— TASK STATEMENT —
From the entries below, extract every line that contains the string "kern".

— Collection entries —
------------------------------
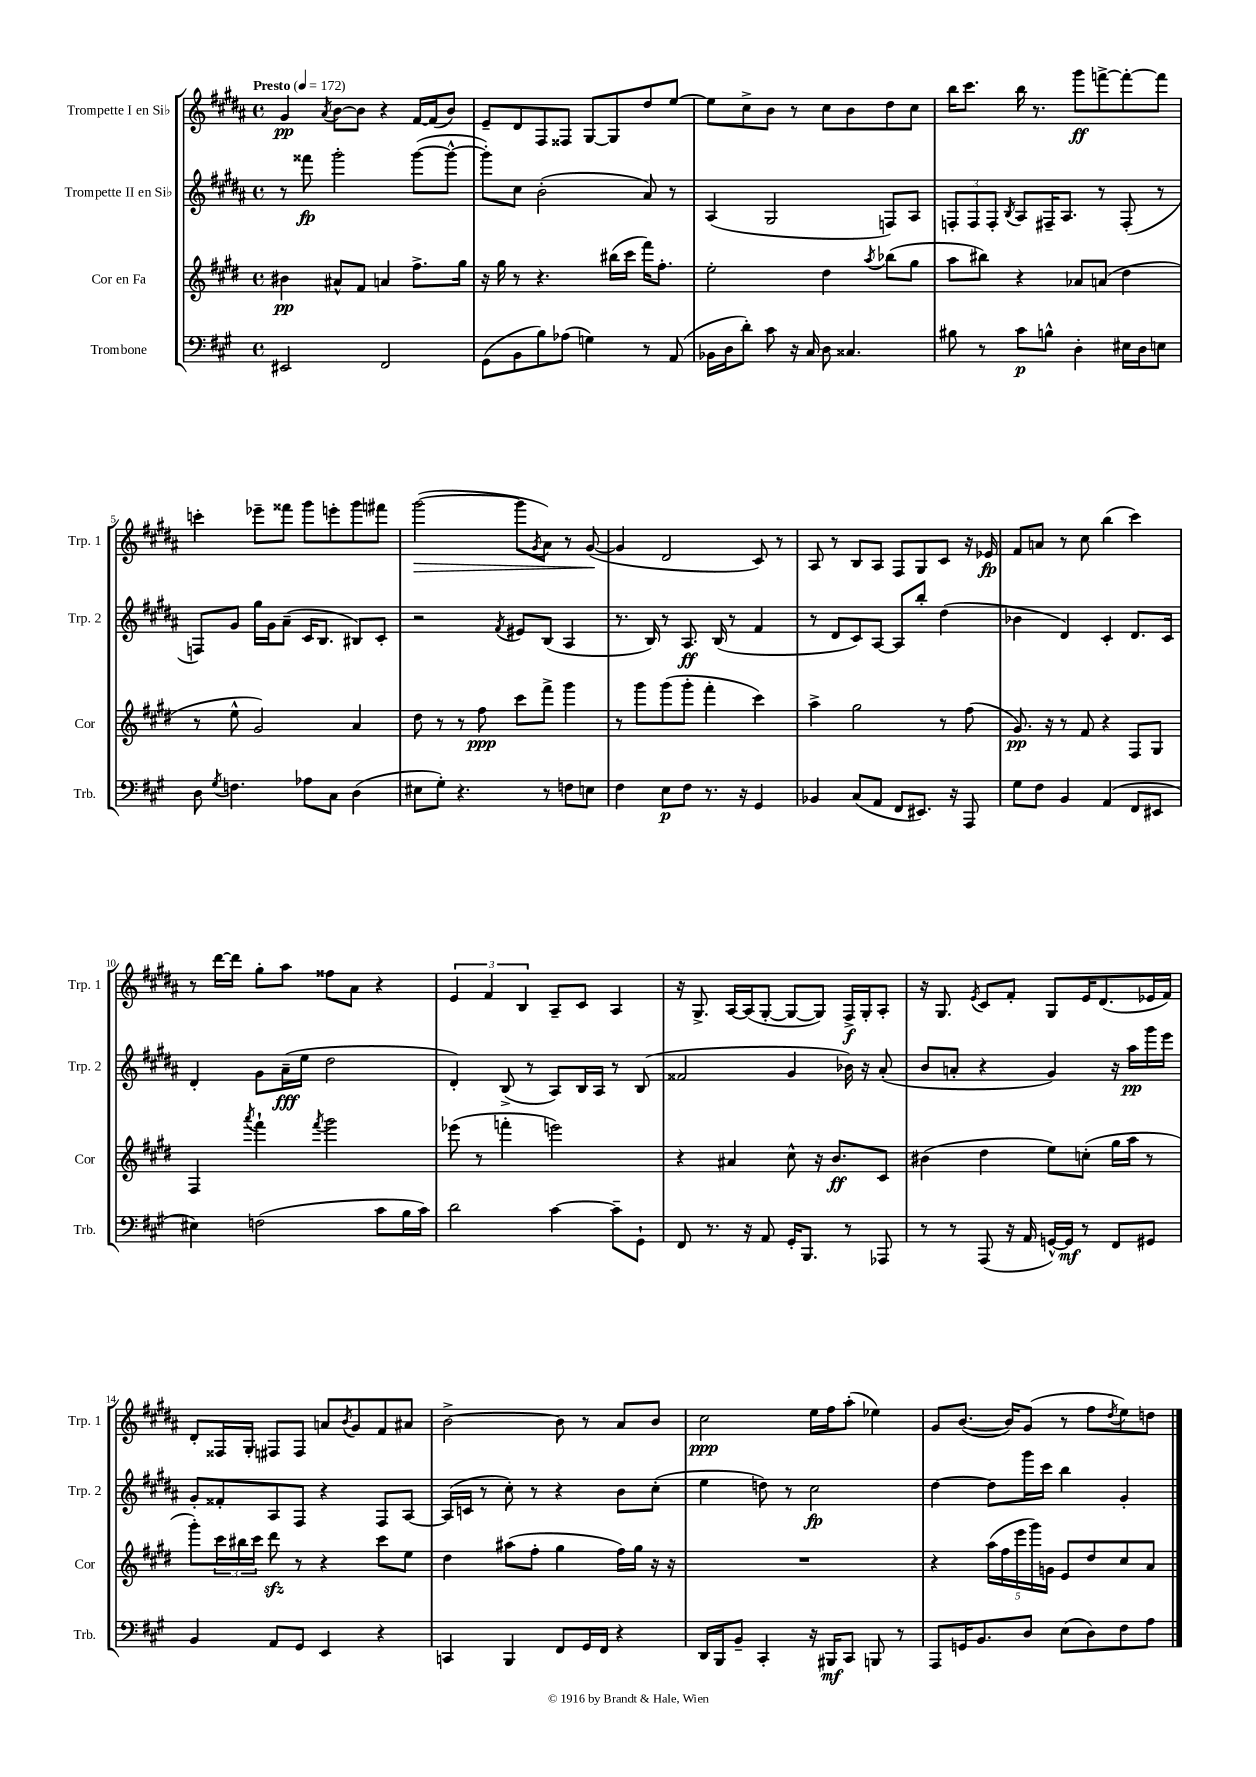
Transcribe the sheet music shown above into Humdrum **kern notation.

**kern	**kern	**kern	**kern
*staff4	*staff3	*staff2	*staff1
*clefF4	*clefG2	*clefG2	*clefG2
*k[f#c#g#]	*k[f#c#g#d#]	*k[f#c#g#d#a#]	*k[f#c#g#d#a#]
*M4/4	*M4/4	*M4/4	*M4/4
*met(c)	*met(c)	*met(c)	*met(c)
*MM172	*MM172	*MM172	*MM172
2EE#/	4b#\	8r	4g#/
.	.	8fff##\	.
.	.	.	8qa#/
.	8a#^^/L	2ggg#'\	[8b\L
.	8f#/J	.	8b\]J
2FF#/	4a/	.	4r
.	8.ff#^\L	([8ggg#\L	[16f#/LL
.	.	.	(16f#/]J
.	.	8ggg#^^\_J	8b/J)
.	16gg#\Jk	.	.
=	=	=	=
(8GG#\L	16r	8ggg#'\]L)	8e~/L
.	16gg#\	.	.
8BB\	8r	8cc#\J	8d#/
8B\)	4.r	(2b'\	8F#/
(8A-\J	.	.	8F##/J
4G\)	.	.	[8G#/L
.	(16bb#\LL	.	8G#/]
.	16ccc#\JJ	.	.
8r	16fff#\LK)	8a#/)	8dd#/
.	8.ff#'\J	.	.
(8AA/	.	8r	[8ee/J
=	=	=	=
16BB-\LL	2ee'\	(4A#/	8ee\]L
16D\J	.	.	.
8d'\J)	.	.	8cc#^\
8c#\	.	2G#/	8b\J
16r	.	.	8r
16C#/	.	.	.
8D\	4dd#\	.	8cc#\L
4.C##/	.	.	8b\
.	8qaa/	.	.
.	(8bb-\L	8F/L)	8dd#\
.	8gg#\J	8A#/J	8cc#\J
=	=	=	=
8B#\	8aa\L	12F'/L	16bb\LK
.	.	.	8.ccc#\J
.	.	12F/	.
8r	8bb#\J)	.	.
.	.	12F'/J	.
.	.	8qB/	.
8c#\L	4r	8A#/L	16bb\
.	.	.	8.r
8B^^\J	.	16F#~/K	.
.	.	8.A#/J	.
4D'\	8a-/L	.	8ggg#\L
.	(8a/J	8r	[8fff^\
16E#\LL	4dd#\	(8F#'/	8fff'\_
16D\J	.	.	.
8E\J	.	8r	8fff\]J
=	=	=	=
8D\	8r	8F/L)	4ccc'\
8qG#/	.	.	.
4.F\	8ee^^\	8g#/J	.
.	2g#/)	16gg#\LL	8eee-~\L
.	.	16g#\J	.
.	.	(8a#~\J	8fff##\J
8A-\L	.	16c#/LK	8ggg#\L
.	.	8.B/J	.
8C#\J	.	.	8eee'\
(4D\	4a/	8B#/L)	8ggg#\
.	.	8c#'/J	8fff#\J
=	=	=	=
8E#\L	8dd#\	2r	([2ggg#\
8G#'\J)	8r	.	.
4.r	8r	.	.
.	8ff#\	.	.
.	.	8qf#/	.
.	8ccc#\L	8e#/L	8ggg#\]L
.	.	.	8qg#/
8r	8fff#^\J	(8B/J	8a#\J)
8F\L	4ggg#\	4A#/	8r
8E\J	.	.	([8g#/
=	=	=	=
4F#\	8r	8.r	4g#/]
.	8ggg#\L	.	.
.	.	16B/)	.
8E\L	(8ggg#\	8r	2d#/
8F#\J	8ggg#'\J	8.A#/	.
8.r	4fff#'\	.	.
.	.	(16B/	.
.	.	8r	.
16r	.	.	.
4GG#/	4ccc#\)	4f#/	8c#/)
.	.	.	8r
=	=	=	=
4BB-/	4aa^\	8r	8A#/
.	.	8d#/L	8r
(8C#/L	2gg#\	8c#/)	8B/L
8AA/J	.	[8A#/J	8A#/J
8FF#/L	.	8A#/]L	8F#/L
8.EE#/J)	.	8bb'/J	8G#/
.	8r	(4dd#\	8c#/J
16r	.	.	.
8AAA/	(8ff#\	.	16r
.	.	.	16e-/
=	=	=	=
8G#\L	8.g#/)	4b-\	8f#/L
8F#\J	.	.	8a/J
.	16r	.	.
4BB/	8r	4d#/)	8r
.	8f#/	.	8cc#\
(4AA/	4r	4c#'/	(4bb\
8FF#/L	8F#/L	8.d#/L	4ccc#\)
8EE#/J	8G#/J	.	.
.	.	16c#/Jk	.
=	=	=	=
4E#\)	4F#/	4d#'/	8r
.	.	.	[16ddd#\LL
.	.	.	16ddd#\]JJ
.	8qaaa/	.	.
(2F\	4fff#`\	8g#\L	8gg#'\L
.	.	(16a#~\L	8aa#\J
.	.	16ee\JJ	.
.	8qfff#/	.	.
.	2ggg#\	2dd#\	8ff##\L
.	.	.	8a#\J
8c#\L	.	.	4r
16B\L	.	.	.
16c#\JJ)	.	.	.
=	=	=	=
2d\	(8eee-\	4d#'/)	6e/
.	8r	.	.
.	.	.	6f#/
.	4fff'\	(8B^/	.
.	.	.	6B/
.	.	8r	.
[4c#\	2eee\)	8A#/L)	8A#~/L
.	.	16B/L	8c#/J
.	.	16A#/JJ	.
8c#~\]L	.	8r	4A#/
8GG#`\J	.	(8B/	.
=	=	=	=
8FF#/	4r	2f##/	16r
.	.	.	8.G#^/
8.r	.	.	.
.	4a#/	.	[16A#/LL
16r	.	.	(16A#/]J
8AA/	.	.	[8G#'/J
16GG#'/LK	8cc#^^\	4g#/	8G#/_L
8.BBB/J	.	.	.
.	16r	.	8G#/]J)
.	8.b/L	.	.
8r	.	16b-\)	16F#^/LL
.	.	16r	16G#'/J
8AAA-/	8c#/J	(8a#'/	8A#'/J
=	=	=	=
8r	(4b#\	8b/L	16r
.	.	.	8.G#/
8r	.	8a'/J	.
.	.	.	8qe/
(8AAA/	4dd#\	4r	8c#/L
16r	.	.	8f#'/J
16AA/	.	.	.
[16GG^^/LL)	8ee\L)	4g#/)	8G#/L
16GG/]JJ	.	.	.
8r	(8cc'\J	.	16e/K
.	.	.	(8.d#/
8FF#/L	16gg#\LL	16r	.
.	16aa\JJ	16aa#\LL	.
8GG#/J	8r	16ggg#\	16e-/L
.	.	16eee\JJ	16f#/JJ)
=	=	=	=
4BB/	8ggg#'\L)	8g#'/L	8d#'/L
.	24ccc#\L	8f##'/	16F##/L
.	24bb#\	.	.
.	.	.	16G#'/JJ
.	24ccc#\JJ	.	.
8AA/L	8ddd#\	8A#/	8F#/L
8GG#/J	8r	8F#/J	8F#/J
4EE/	4r	4r	8a/L
.	.	.	8qb/
.	.	.	8g#/
4r	8ccc#\L	8F#/L	8f#/
.	8ee\J	[8A#/J	8a#/J
=	=	=	=
4CC/	4dd#\	(16A#/]LL	[2b^\
.	.	16c/JJ	.
.	.	8r	.
4BBB/	(8aa#\L	8cc#'\)	.
.	8ff#'\J	8r	.
8FF#/L	4gg#\	4r	8b\]
16GG#/L	.	.	8r
16FF#/JJ	.	.	.
4r	16ff#\LL)	8b\L	8a#/L
.	16gg#\JJ	.	.
.	16r	(8cc#'\J	8b/J
.	16r	.	.
=	=	=	=
16DD/LL	1r	4ee\	2cc#\
16BBB/J	.	.	.
8BB~/J	.	.	.
4CC#'/	.	8dd\)	.
.	.	8r	.
16r	.	2cc#\	16ee\LL
16BBB#/LK	.	.	16ff#\J
8CC#/J	.	.	(8aa#'\J
8BBB/	.	.	4ee-\)
8r	.	.	.
=	=	=	=
8AAA/L	4r	[4dd#\	8g#/L
16GG/K	.	.	([8.b/J
8.BB/	.	.	.
.	(20aa\LL	8dd#\]L	.
.	20ff#\	.	.
.	.	.	16b/]LK)
.	20eee\	.	.
8D/J	.	16ggg#\L	(8g#/J
.	20ggg#\)	.	.
.	.	16ccc#\JJ	.
.	20g\JJ	.	.
(8E\L	8e/L	4bb\	8r
8D\)	8dd#/	.	8ff#\L
.	.	.	8qdd#/
8F#\	8cc#/	4g#'/	8ee\)
8A\J	8a/J	.	8dd\J
==	==	==	==
*-	*-	*-	*-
------------------------------
— OUTPUT OF THE TASK —
Transcribe the sheet music shown above into Humdrum **kern notation.
**kern	**kern	**kern	**kern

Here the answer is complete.